* Try it
Your task is to copy each line in the listing that includes the word "white".

* * *

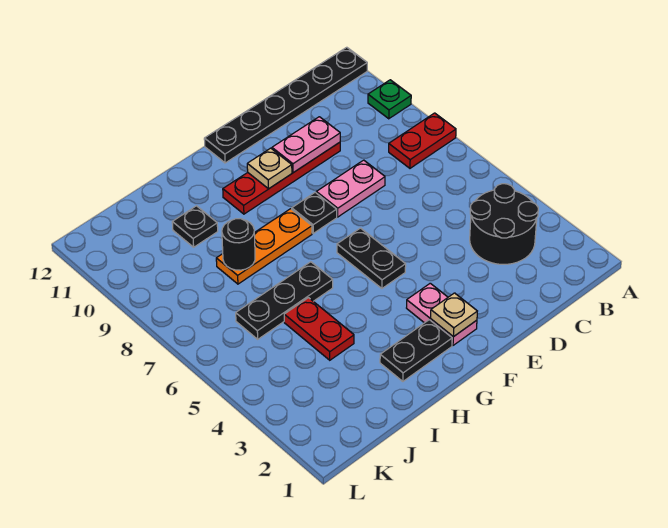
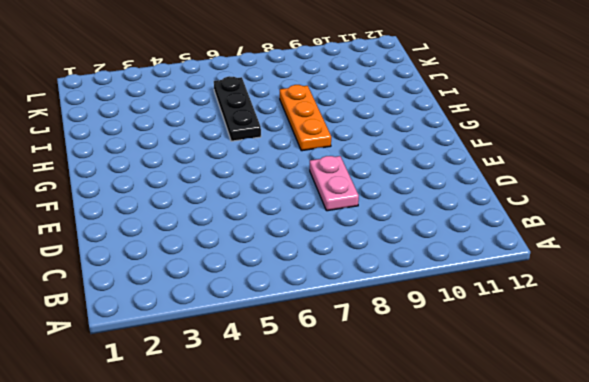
none -> red plate A8:B8 level 1
none -> green plate A10 level 1
none -> black plate A12:F12 level 1

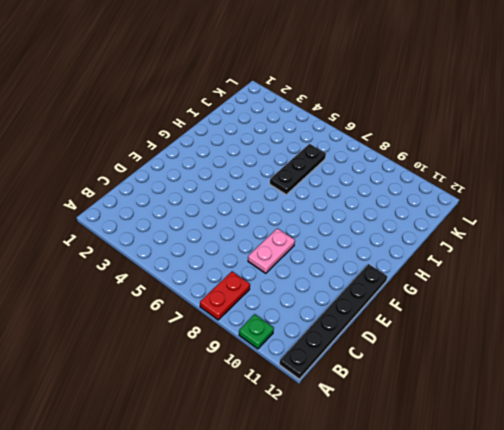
none -> black round brick B3:C4 level 1
none -> red plate D10:G10 level 1
none -> pink plate F2:F3 level 1

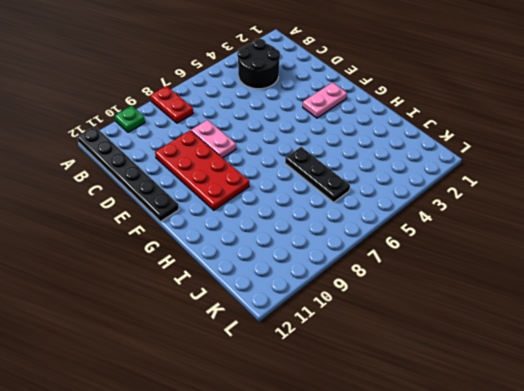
red plate D9:G10 level 1 -> red plate D10:G10 level 1
none -> black plate F5:F6 level 1
none -> black plate F8 level 1
none -> black plate G2:H2 level 1

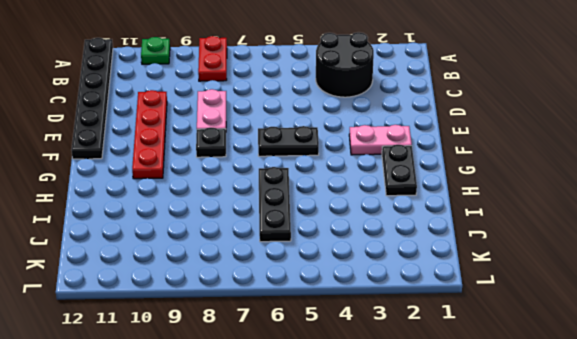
none -> orange plate G8:I8 level 1
none -> red plate I4:I5 level 1
none -> black plate I10 level 1

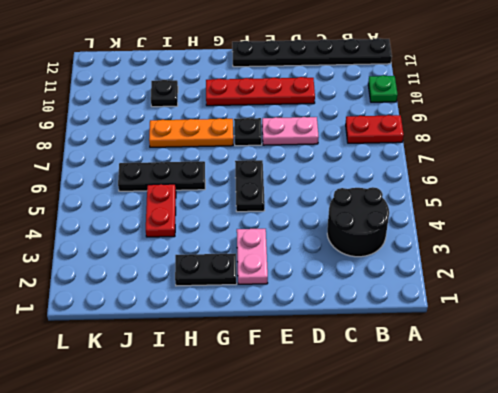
none -> pink plate D10:E10 level 2
none -> tan plate F2 level 2
none -> tan plate F10 level 2

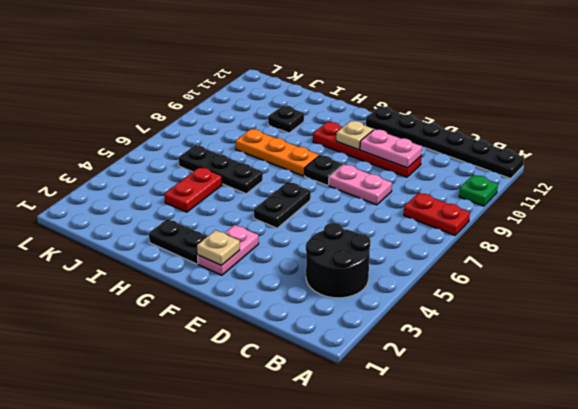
none -> black round brick I8 level 2

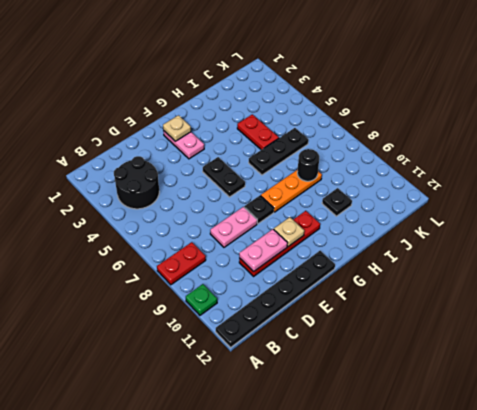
none -> black plate G2:H2 level 1

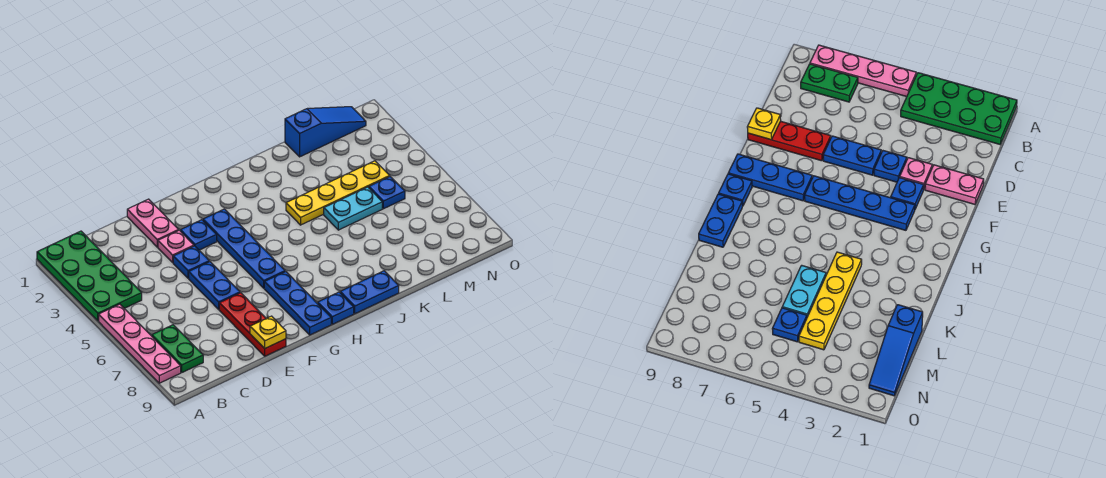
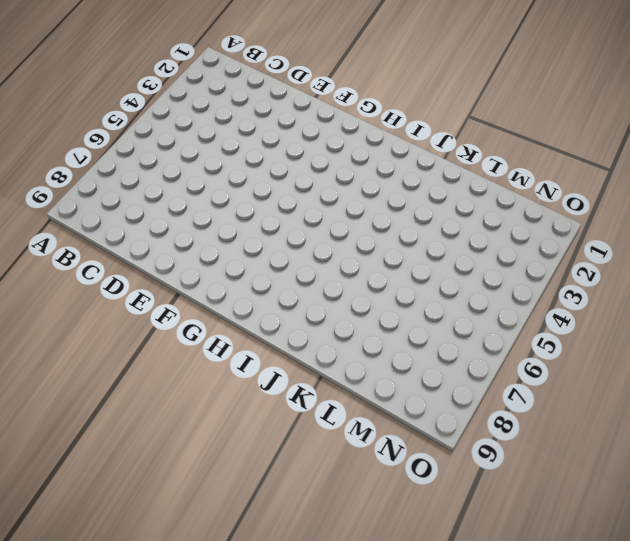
none -> green plate A1:B4 level 1
none -> pink plate A5:A8 level 1
none -> green plate B7:B8 level 1

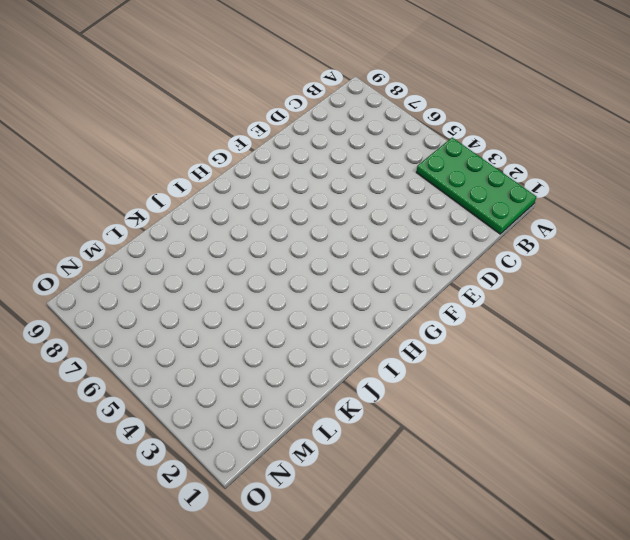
none -> pink plate A5:A8 level 1
none -> green plate B7:B8 level 1
none -> pink plate E1:E2 level 1

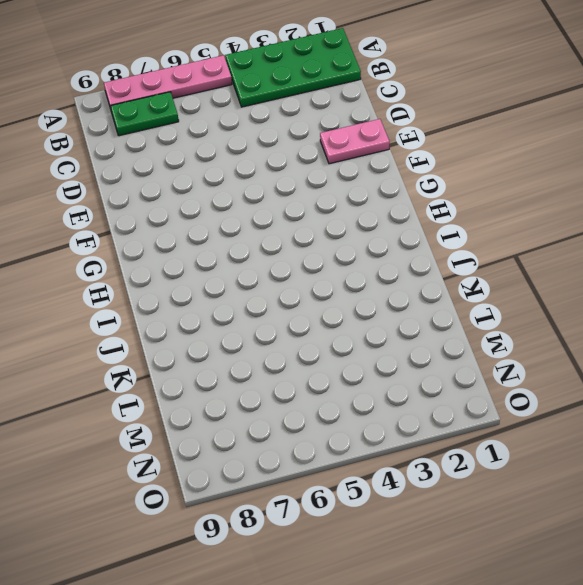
none -> pink plate E3 level 1
none -> blue plate E4 level 1
none -> blue plate E5:E6 level 1

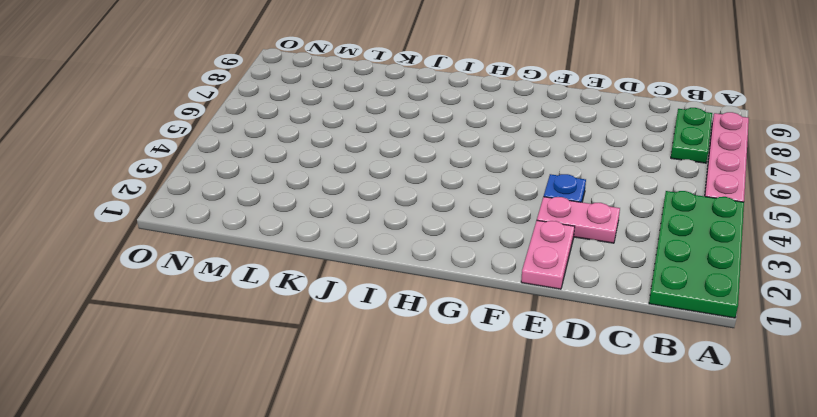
pink plate D3:E3 level 1 -> pink plate E3 level 1
none -> blue plate E5:E6 level 1
none -> red plate E7:E9 level 1
none -> blue plate F3 level 1

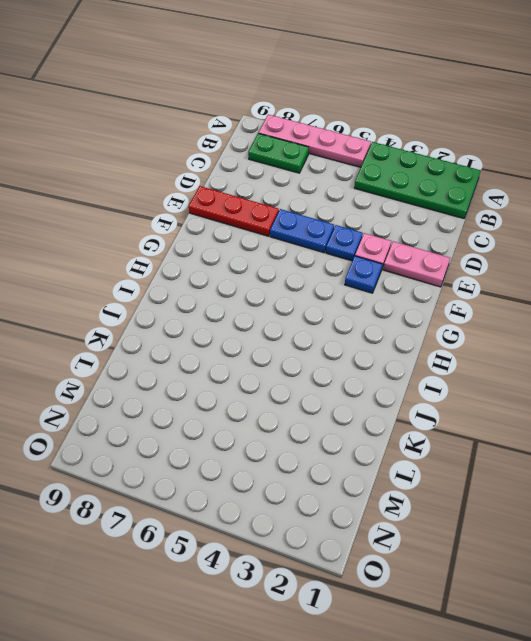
none -> blue plate G3:G6 level 1
none -> blue plate G7:G9 level 1
none -> blue plate H9 level 1

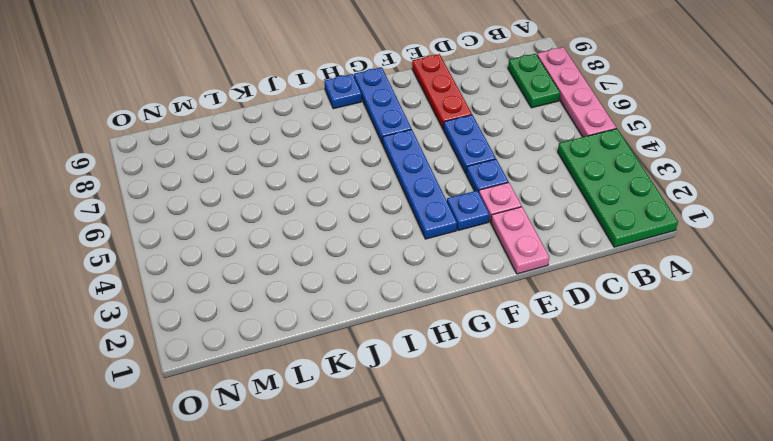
none -> blue plate I9:J9 level 1
none -> yellow plate J4:M4 level 1
none -> cyan plate K5:L5 level 1

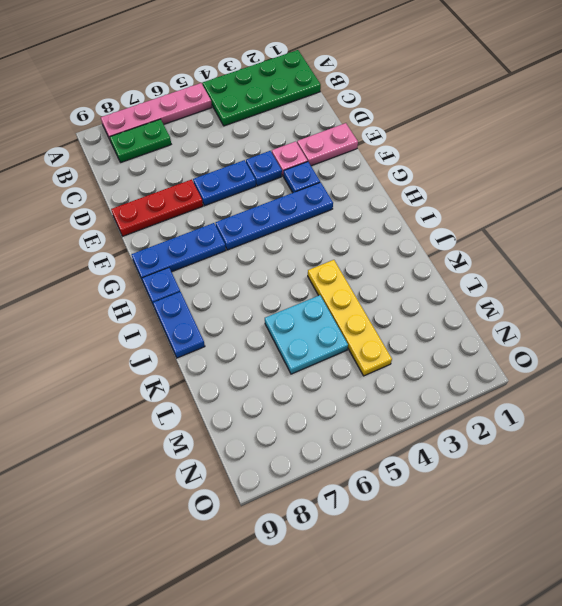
cyan plate K5:L6 level 1 -> cyan plate K5:L5 level 1
none -> blue slope L1:N1 level 1 top L
none -> blue plate M5 level 1
none -> yellow plate E9 level 2

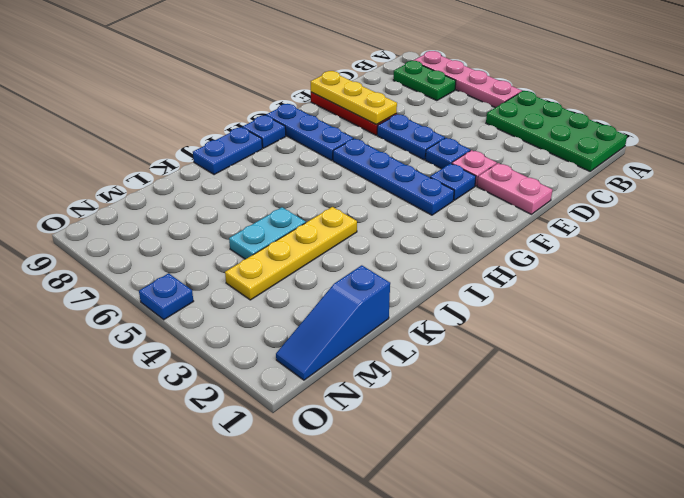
yellow plate E7:E9 level 2 -> yellow plate E9 level 2
blue plate O5 level 1 -> blue plate M5 level 1

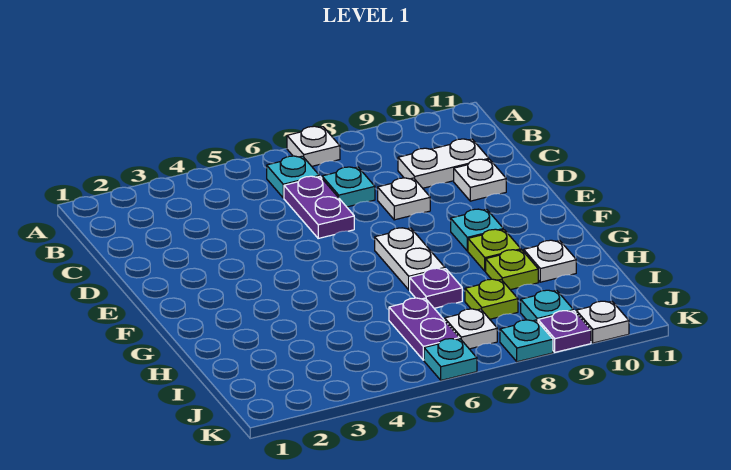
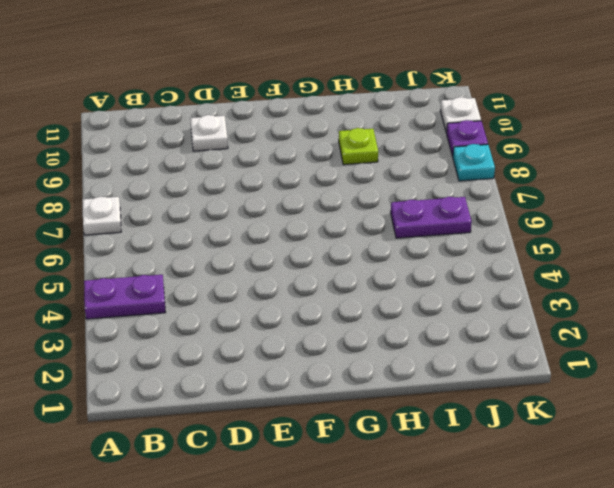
purple plate A4:B4 level 1 -> purple plate C6:D6 level 1
none -> cyan plate B6 level 1
none -> cyan plate C7 level 1
none -> white plate C9:C10 level 1

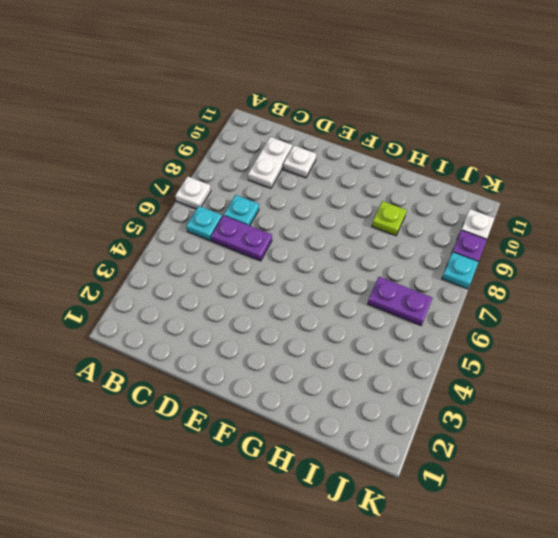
none -> white plate D8 level 1
none -> white plate F7:G7 level 1
none -> cyan plate F9 level 1

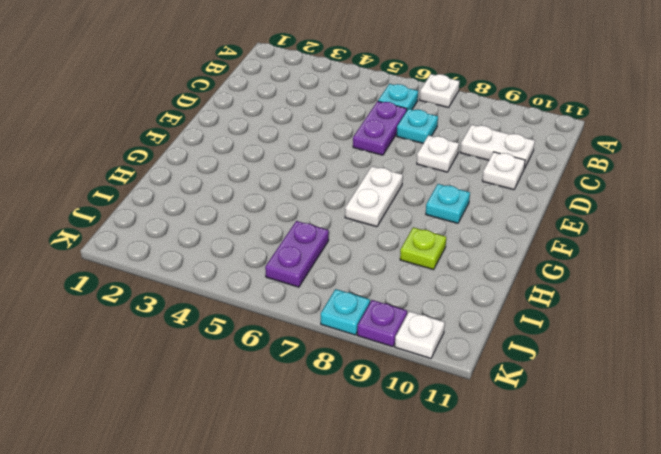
none -> lime plate G9 level 1
none -> purple plate H7 level 1
none -> white plate H10 level 1

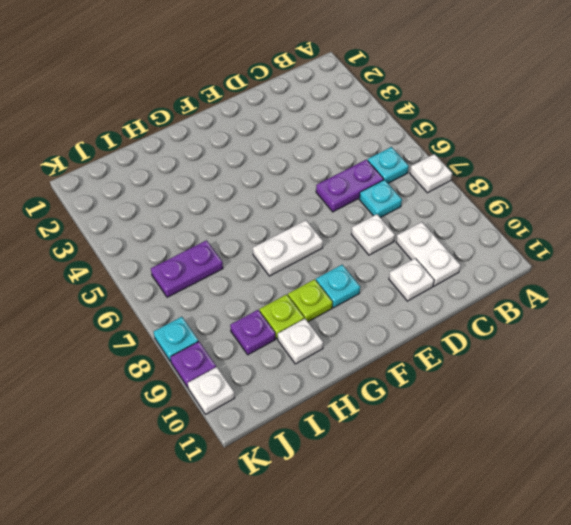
purple plate I9 level 1 -> purple plate H7 level 1
none -> lime plate I8 level 1
none -> white plate J7 level 1
none -> cyan plate J9 level 1

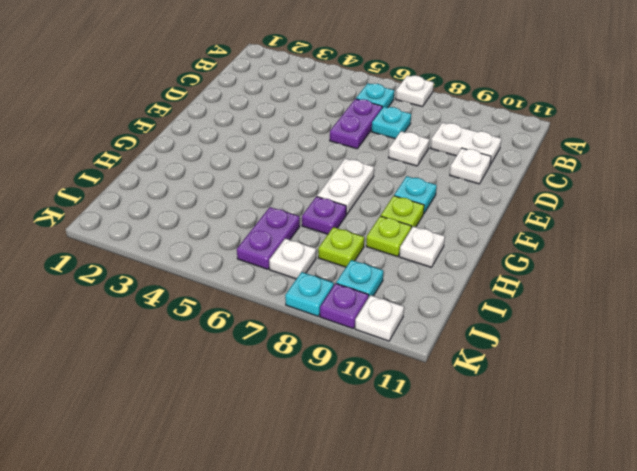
none -> cyan plate K6 level 1

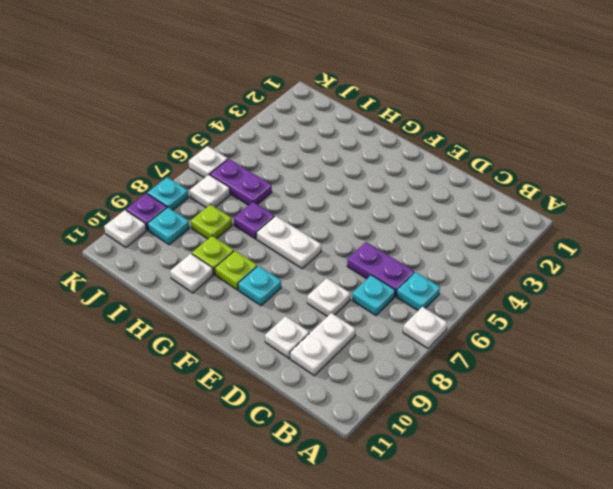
white plate K6 level 1 -> cyan plate K6 level 1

* * *

* Task output
none -> white plate C9:C10 level 1
none -> white plate D8 level 1
none -> white plate F7:G7 level 1
none -> white plate H10 level 1
none -> white plate J7 level 1
white plate K6 level 1 -> cyan plate K6 level 1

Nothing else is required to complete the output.